* _What is required_
Please repeat the entries word for word and keep the images out.

* _Supplied data_

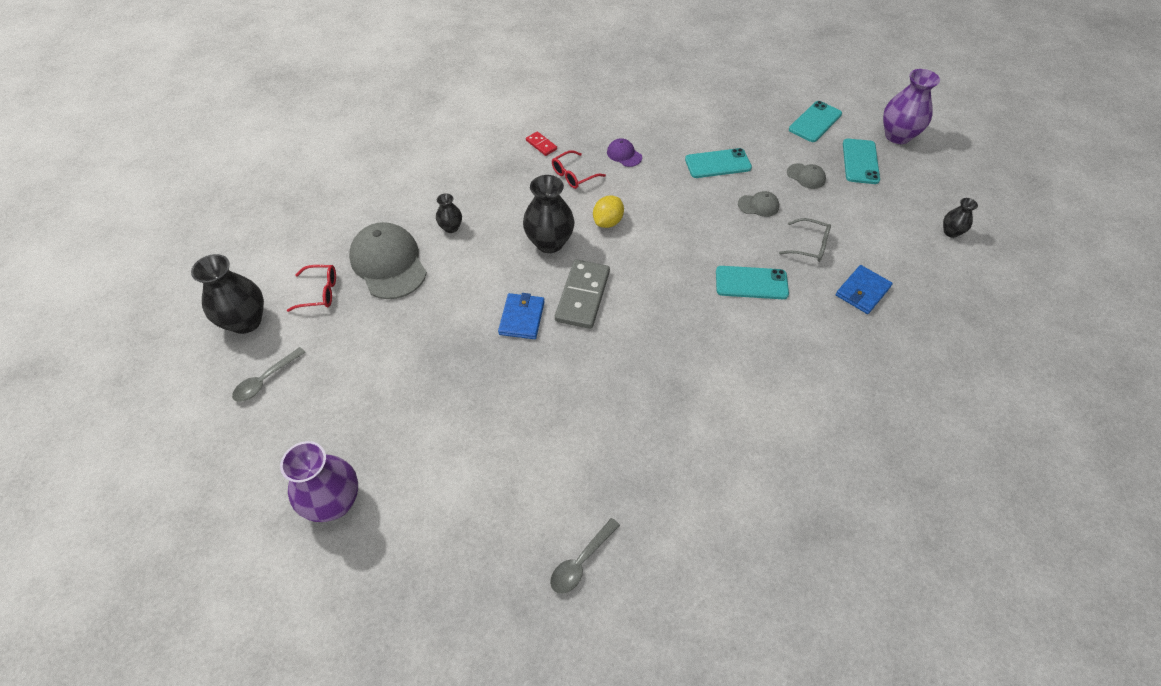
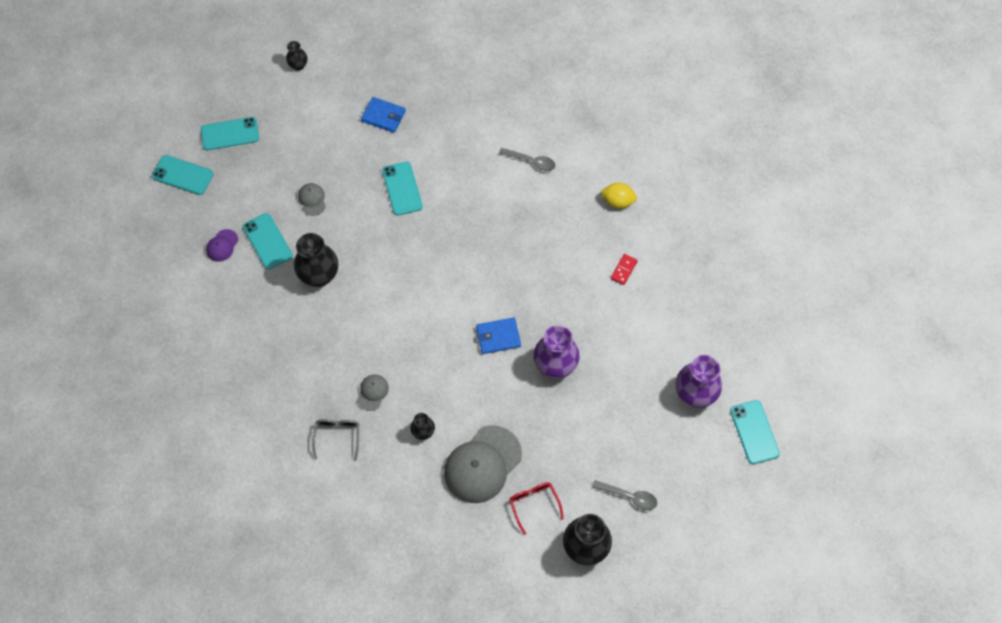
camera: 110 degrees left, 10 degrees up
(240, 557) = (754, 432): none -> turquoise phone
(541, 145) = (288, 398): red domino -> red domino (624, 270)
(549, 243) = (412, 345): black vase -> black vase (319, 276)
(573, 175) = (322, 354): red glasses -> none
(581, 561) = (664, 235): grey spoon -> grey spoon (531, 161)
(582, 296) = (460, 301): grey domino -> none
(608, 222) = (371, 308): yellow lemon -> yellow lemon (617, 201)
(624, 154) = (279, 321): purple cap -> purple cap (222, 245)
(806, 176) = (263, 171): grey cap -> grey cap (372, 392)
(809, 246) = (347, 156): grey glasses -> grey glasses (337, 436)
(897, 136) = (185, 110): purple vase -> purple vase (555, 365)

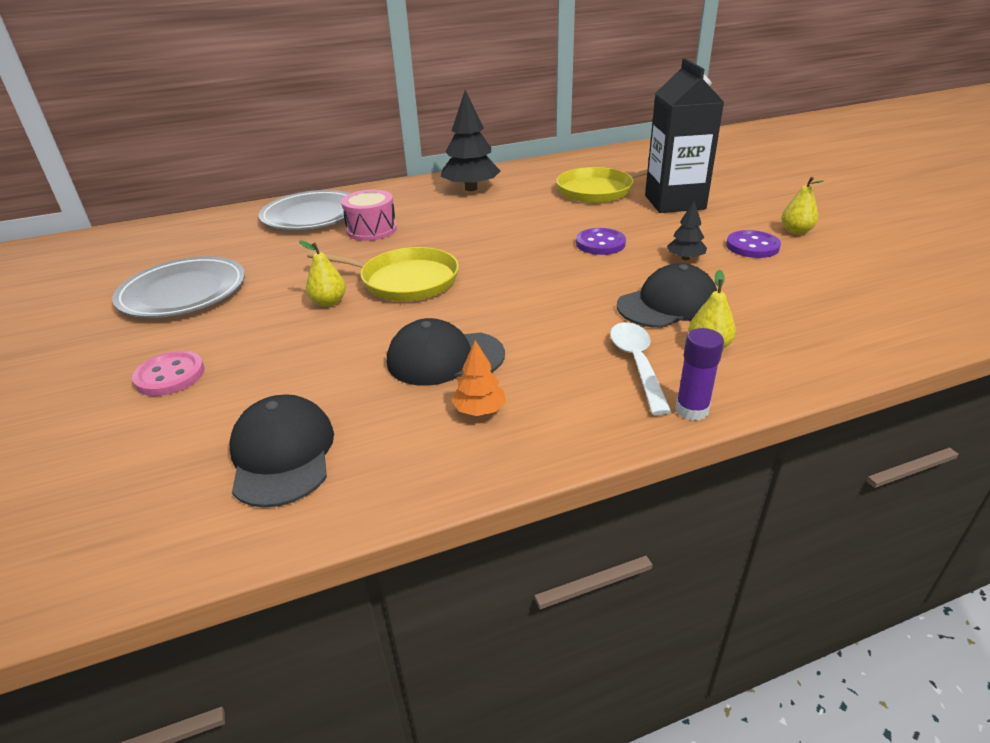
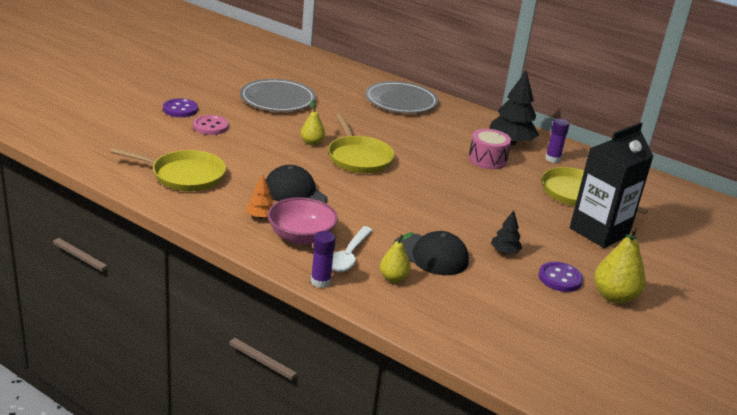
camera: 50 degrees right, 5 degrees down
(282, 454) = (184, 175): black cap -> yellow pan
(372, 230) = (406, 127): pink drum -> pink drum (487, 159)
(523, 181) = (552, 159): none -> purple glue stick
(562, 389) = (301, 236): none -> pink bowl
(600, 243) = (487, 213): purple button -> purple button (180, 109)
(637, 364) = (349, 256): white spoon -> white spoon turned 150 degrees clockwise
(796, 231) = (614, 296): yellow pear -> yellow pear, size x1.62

* _Response_
camera: 110 degrees left, 10 degrees up
(240, 557) = (754, 432): none -> turquoise phone
(541, 145) = (288, 398): red domino -> red domino (624, 270)
(549, 243) = (412, 345): black vase -> black vase (319, 276)
(573, 175) = (322, 354): red glasses -> none
(581, 561) = (664, 235): grey spoon -> grey spoon (531, 161)
(582, 296) = (460, 301): grey domino -> none
(608, 222) = (371, 308): yellow lemon -> yellow lemon (617, 201)
(624, 154) = (279, 321): purple cap -> purple cap (222, 245)
(806, 176) = (263, 171): grey cap -> grey cap (372, 392)
(809, 246) = (347, 156): grey glasses -> grey glasses (337, 436)
(897, 136) = (185, 110): purple vase -> purple vase (555, 365)

camera: 50 degrees right, 5 degrees down
(282, 454) = (184, 175): black cap -> yellow pan
(372, 230) = (406, 127): pink drum -> pink drum (487, 159)
(523, 181) = (552, 159): none -> purple glue stick
(562, 389) = (301, 236): none -> pink bowl
(600, 243) = (487, 213): purple button -> purple button (180, 109)
(637, 364) = (349, 256): white spoon -> white spoon turned 150 degrees clockwise
(796, 231) = (614, 296): yellow pear -> yellow pear, size x1.62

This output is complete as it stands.